━━ PROVIDED RECORDS ━━

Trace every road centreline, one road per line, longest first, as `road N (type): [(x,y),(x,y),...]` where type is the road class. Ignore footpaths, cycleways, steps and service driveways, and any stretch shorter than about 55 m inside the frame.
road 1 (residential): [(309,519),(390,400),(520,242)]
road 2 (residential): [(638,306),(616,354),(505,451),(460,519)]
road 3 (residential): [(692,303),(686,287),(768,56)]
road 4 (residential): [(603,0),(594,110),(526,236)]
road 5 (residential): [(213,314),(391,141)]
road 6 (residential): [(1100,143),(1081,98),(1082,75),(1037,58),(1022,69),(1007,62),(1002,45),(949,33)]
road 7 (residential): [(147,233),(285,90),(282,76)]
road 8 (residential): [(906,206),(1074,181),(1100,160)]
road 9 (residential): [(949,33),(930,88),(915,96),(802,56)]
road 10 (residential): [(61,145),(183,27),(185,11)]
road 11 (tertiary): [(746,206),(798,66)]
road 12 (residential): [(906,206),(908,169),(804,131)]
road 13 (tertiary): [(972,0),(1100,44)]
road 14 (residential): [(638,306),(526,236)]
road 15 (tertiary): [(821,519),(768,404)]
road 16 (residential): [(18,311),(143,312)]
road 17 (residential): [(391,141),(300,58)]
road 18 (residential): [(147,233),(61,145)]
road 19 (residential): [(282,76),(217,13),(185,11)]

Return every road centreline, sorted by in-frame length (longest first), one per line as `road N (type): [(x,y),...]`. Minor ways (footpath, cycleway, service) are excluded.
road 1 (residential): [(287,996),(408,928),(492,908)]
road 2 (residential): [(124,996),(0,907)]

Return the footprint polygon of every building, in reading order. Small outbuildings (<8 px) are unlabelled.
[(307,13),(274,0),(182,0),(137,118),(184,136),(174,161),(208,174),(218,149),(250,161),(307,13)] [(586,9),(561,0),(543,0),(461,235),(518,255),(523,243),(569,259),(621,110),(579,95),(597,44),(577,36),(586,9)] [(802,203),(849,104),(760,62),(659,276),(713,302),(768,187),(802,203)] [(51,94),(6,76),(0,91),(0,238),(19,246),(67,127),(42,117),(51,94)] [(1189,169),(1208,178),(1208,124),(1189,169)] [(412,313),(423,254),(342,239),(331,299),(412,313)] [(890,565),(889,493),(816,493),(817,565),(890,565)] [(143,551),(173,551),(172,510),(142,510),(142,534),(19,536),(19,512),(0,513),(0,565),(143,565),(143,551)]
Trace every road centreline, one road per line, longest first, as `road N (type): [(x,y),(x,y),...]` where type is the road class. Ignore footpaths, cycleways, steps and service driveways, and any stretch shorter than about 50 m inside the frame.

━━━

◆ WHAT THE TASK REQUIRES
Each entry above is to be returned exactly as given.

◆ REPLY
Trace every road centreline, one road per line, longest first, as `road N (type): [(x,y),(x,y),...]` where type is the road class. Ignore footpaths, cycleways, steps and service driveways, and any stretch shorter than about 55 m inside the frame.
road 1 (residential): [(309,519),(390,400),(520,242)]
road 2 (residential): [(638,306),(616,354),(505,451),(460,519)]
road 3 (residential): [(692,303),(686,287),(768,56)]
road 4 (residential): [(603,0),(594,110),(526,236)]
road 5 (residential): [(213,314),(391,141)]
road 6 (residential): [(1100,143),(1081,98),(1082,75),(1037,58),(1022,69),(1007,62),(1002,45),(949,33)]
road 7 (residential): [(147,233),(285,90),(282,76)]
road 8 (residential): [(906,206),(1074,181),(1100,160)]
road 9 (residential): [(949,33),(930,88),(915,96),(802,56)]
road 10 (residential): [(61,145),(183,27),(185,11)]
road 11 (tertiary): [(746,206),(798,66)]
road 12 (residential): [(906,206),(908,169),(804,131)]
road 13 (tertiary): [(972,0),(1100,44)]
road 14 (residential): [(638,306),(526,236)]
road 15 (tertiary): [(821,519),(768,404)]
road 16 (residential): [(18,311),(143,312)]
road 17 (residential): [(391,141),(300,58)]
road 18 (residential): [(147,233),(61,145)]
road 19 (residential): [(282,76),(217,13),(185,11)]

Return every road centreline, sorted by in-frame length (longest first), one per line as `road N (type): [(x,y),...]`. Minor ways (footpath, cycleway, service) are excluded.
road 1 (residential): [(287,996),(408,928),(492,908)]
road 2 (residential): [(124,996),(0,907)]

Return the footprint polygon of every building, in reading order. Small outbuildings (<8 px) are unlabelled.
[(307,13),(274,0),(182,0),(137,118),(184,136),(174,161),(208,174),(218,149),(250,161),(307,13)] [(586,9),(561,0),(543,0),(461,235),(518,255),(523,243),(569,259),(621,110),(579,95),(597,44),(577,36),(586,9)] [(802,203),(849,104),(760,62),(659,276),(713,302),(768,187),(802,203)] [(51,94),(6,76),(0,91),(0,238),(19,246),(67,127),(42,117),(51,94)] [(1189,169),(1208,178),(1208,124),(1189,169)] [(412,313),(423,254),(342,239),(331,299),(412,313)] [(890,565),(889,493),(816,493),(817,565),(890,565)] [(143,551),(173,551),(172,510),(142,510),(142,534),(19,536),(19,512),(0,513),(0,565),(143,565),(143,551)]
Trace every road centreline, one road per line, longest first, as `road N (type): [(x,y),(x,y),...]` where type is the road class. Ignore footpaths, cycleways, steps and service driveways, and any stretch shorter than about 50 m inside the frame.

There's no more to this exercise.